## Work instructions
With the pictures set aside, write out all of the data exactly as it stands.

## Source data
****************************************
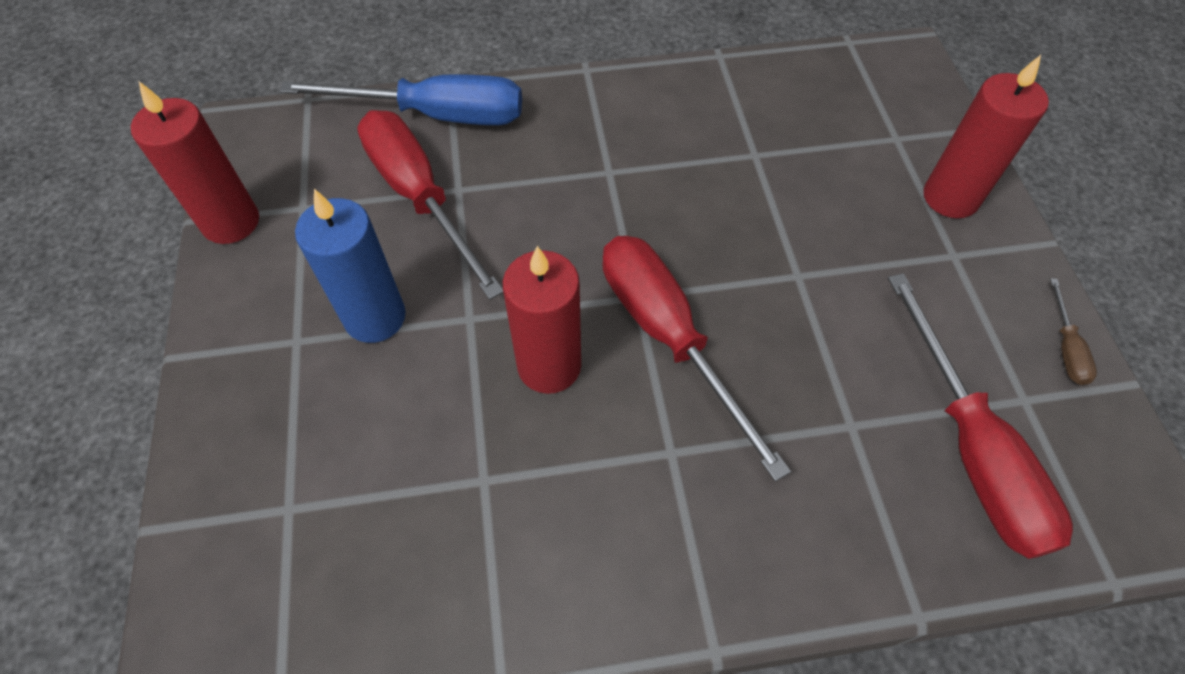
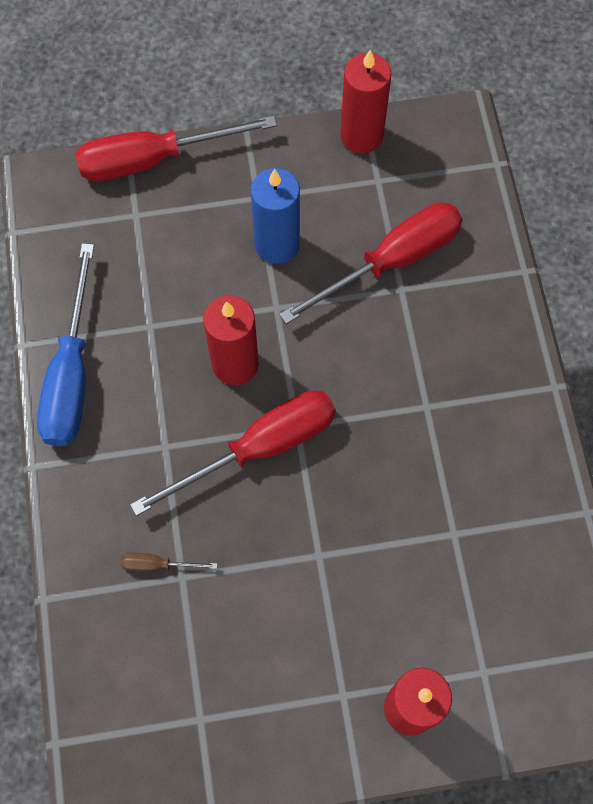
camera: 90 degrees right, 10 degrees up
(435, 115) = (484, 264): blue screwdriver -> blue screwdriver (71, 374)
(970, 449) = (160, 664): red screwdriver -> red screwdriver (154, 159)
(1065, 348) = (247, 769): brown screwdriver -> brown screwdriver (157, 565)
****************************************
## Expected answer
camera: 90 degrees right, 10 degrees up
(435, 115) = (484, 264): blue screwdriver -> blue screwdriver (71, 374)
(970, 449) = (160, 664): red screwdriver -> red screwdriver (154, 159)
(1065, 348) = (247, 769): brown screwdriver -> brown screwdriver (157, 565)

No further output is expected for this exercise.